## Assignment
Would you restate each entry word for word, omitting the pictures?

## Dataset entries
========

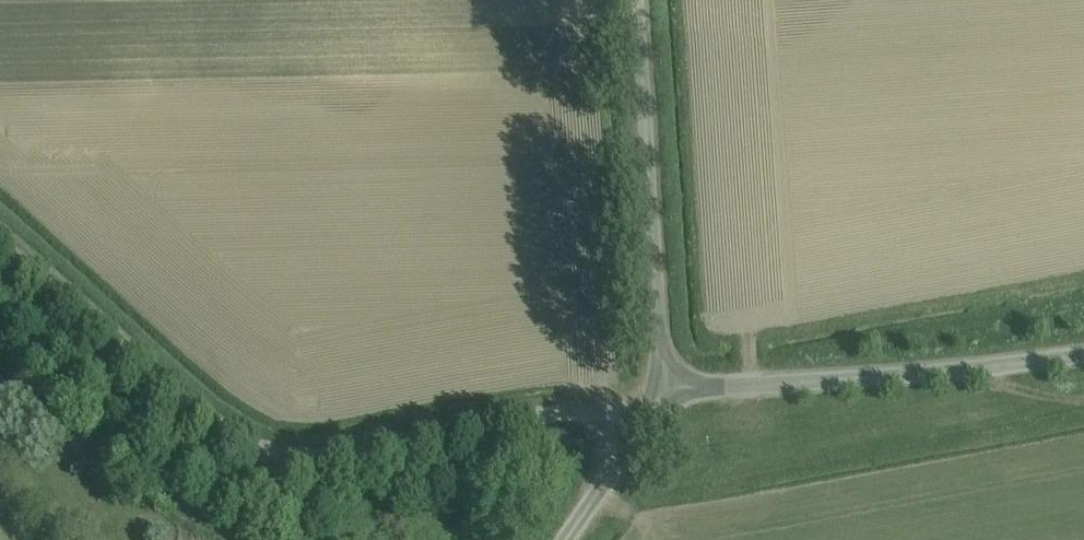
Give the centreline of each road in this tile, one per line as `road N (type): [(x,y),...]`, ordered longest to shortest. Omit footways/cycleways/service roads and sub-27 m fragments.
road 1 (track): [(358,453),(263,448),(223,426),(0,230)]
road 2 (unclassified): [(1083,355),(665,388)]
road 3 (unclassified): [(665,388),(639,0)]
road 4 (track): [(665,388),(358,453)]
road 5 (unclassified): [(567,539),(665,388)]

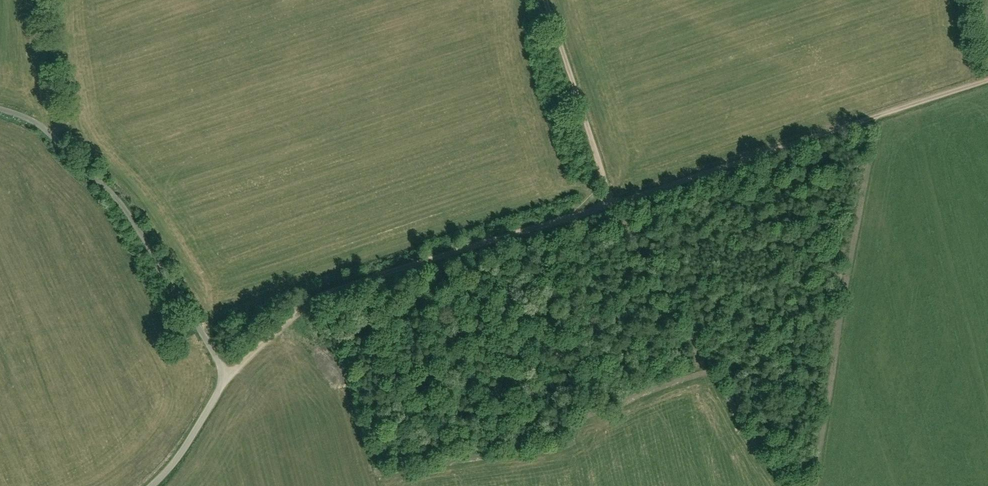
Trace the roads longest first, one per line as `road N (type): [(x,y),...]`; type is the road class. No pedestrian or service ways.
road 1 (track): [(0,109),(51,135),(122,206),(229,378),(301,310),(340,291)]
road 2 (track): [(611,204),(340,291)]
road 3 (track): [(880,114),(611,204)]
road 4 (track): [(546,0),(611,204)]
road 5 (unclassified): [(151,485),(229,378)]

========

## Result
Give the centreline of each road in this tile, one per line as `road N (type): [(x,y),...]`, ordered longest to shortest. Omit footways/cycleways/service roads and sub-27 m fragments.
road 1 (track): [(358,453),(263,448),(223,426),(0,230)]
road 2 (unclassified): [(1083,355),(665,388)]
road 3 (unclassified): [(665,388),(639,0)]
road 4 (track): [(665,388),(358,453)]
road 5 (unclassified): [(567,539),(665,388)]

Trace the roads longest first, one per line as `road N (type): [(x,y),...]`; type is the road class. No pedestrian or service ways.
road 1 (track): [(0,109),(51,135),(122,206),(229,378),(301,310),(340,291)]
road 2 (track): [(611,204),(340,291)]
road 3 (track): [(880,114),(611,204)]
road 4 (track): [(546,0),(611,204)]
road 5 (unclassified): [(151,485),(229,378)]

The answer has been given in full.